**Before-and-after object lists**
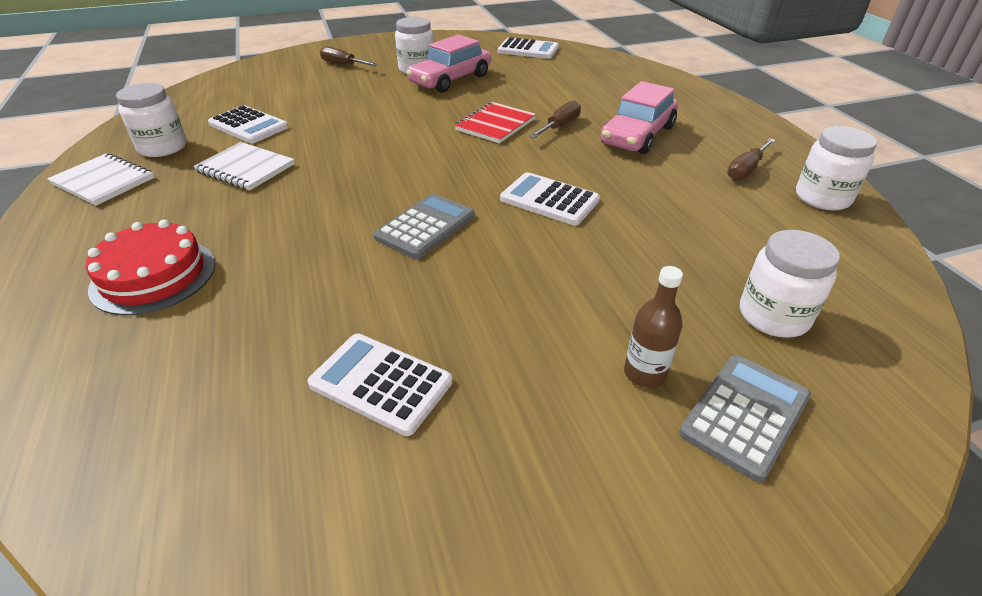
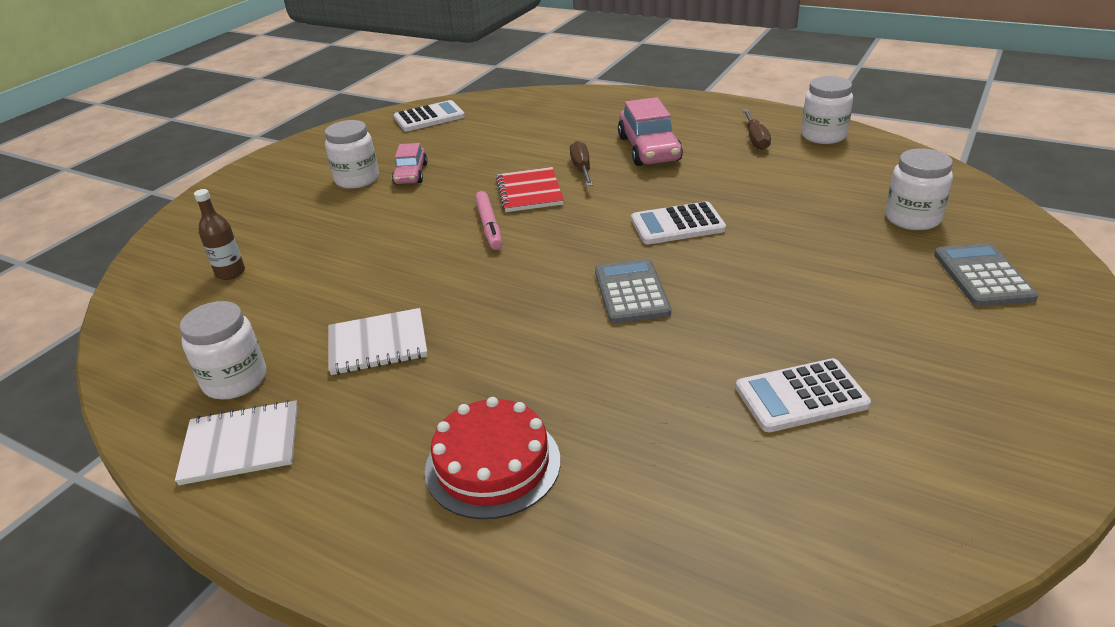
camera: 40 degrees left, 5 degrees down
white calculator [208,105,288,143] -> none
brown screwdriver [320,46,378,66] -> none
pink car [406,34,491,93] -> pink car [392,143,428,184], size x0.60
brown bottle [624,266,683,388] -> brown bottle moved to [194,189,245,280]
none -> pink marker [475,191,502,250]

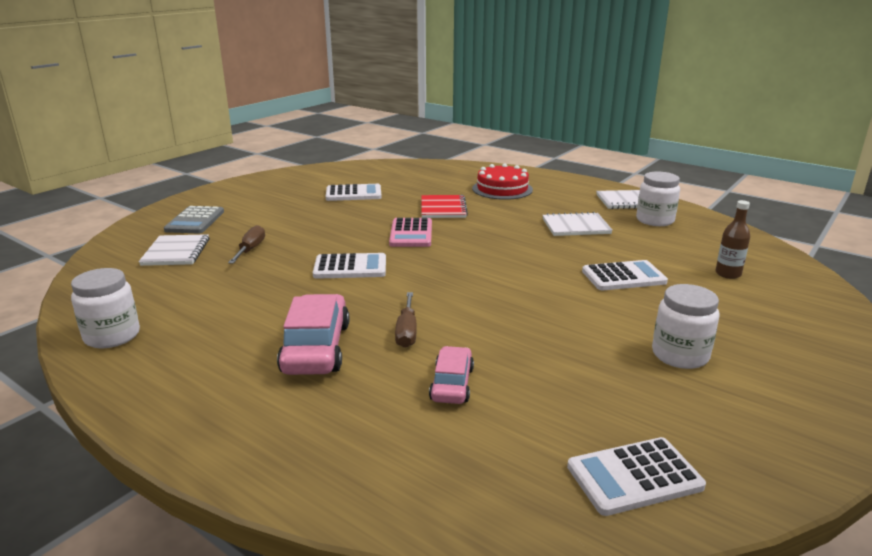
camera: 175 degrees left, 10 degrees down
pink car [392,143,428,184] -> pink car moved to [429,346,474,404]
pink marker [475,191,502,250] -> none
red notebook [496,167,564,212] -> red notebook moved to [421,195,468,218]
grey calculator [595,259,671,324] -> pink calculator [389,218,432,247]
brown screwdriver [742,109,771,150] -> brown screwdriver moved to [228,225,265,264]
white jar [886,148,953,230] -> white notebook [138,234,210,266]
none -> white calculator [582,260,668,290]

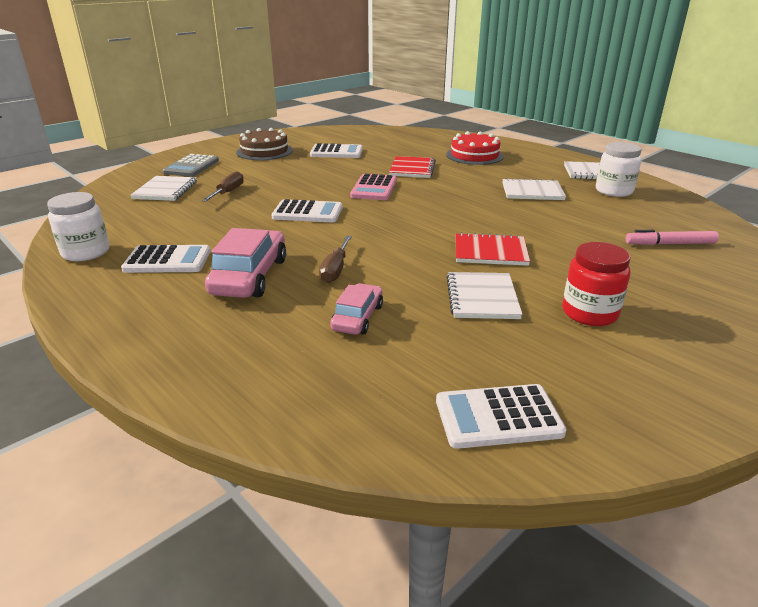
camera: 10 degrees right, 5 degrees up
white calculator [582,260,668,290] -> white calculator moved to [121,245,211,273]
white jar [652,284,720,369] -> red jar [562,242,631,326]
brown bottle [715,200,750,279] -> pink marker [626,230,719,245]
none -> brown cake [236,128,293,160]
none -> white notebook [447,272,523,319]
none -> red notebook [455,232,530,266]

**Work task**
From the first line to the last, write out the data exactly, dropping any pictures.

**Problem solution**
camera: 40 degrees left, 5 degrees down
white calculator [208,105,288,143] -> none
brown screwdriver [320,46,378,66] -> none
pink car [406,34,491,93] -> pink car [392,143,428,184], size x0.60
brown bottle [624,266,683,388] -> brown bottle moved to [194,189,245,280]
none -> pink marker [475,191,502,250]

camera: 175 degrees left, 10 degrees down
pink car [392,143,428,184] -> pink car moved to [429,346,474,404]
pink marker [475,191,502,250] -> none
red notebook [496,167,564,212] -> red notebook moved to [421,195,468,218]
grey calculator [595,259,671,324] -> pink calculator [389,218,432,247]
brown screwdriver [742,109,771,150] -> brown screwdriver moved to [228,225,265,264]
white jar [886,148,953,230] -> white notebook [138,234,210,266]
none -> white calculator [582,260,668,290]

camera: 10 degrees right, 5 degrees up
white calculator [582,260,668,290] -> white calculator moved to [121,245,211,273]
white jar [652,284,720,369] -> red jar [562,242,631,326]
brown bottle [715,200,750,279] -> pink marker [626,230,719,245]
none -> brown cake [236,128,293,160]
none -> white notebook [447,272,523,319]
none -> red notebook [455,232,530,266]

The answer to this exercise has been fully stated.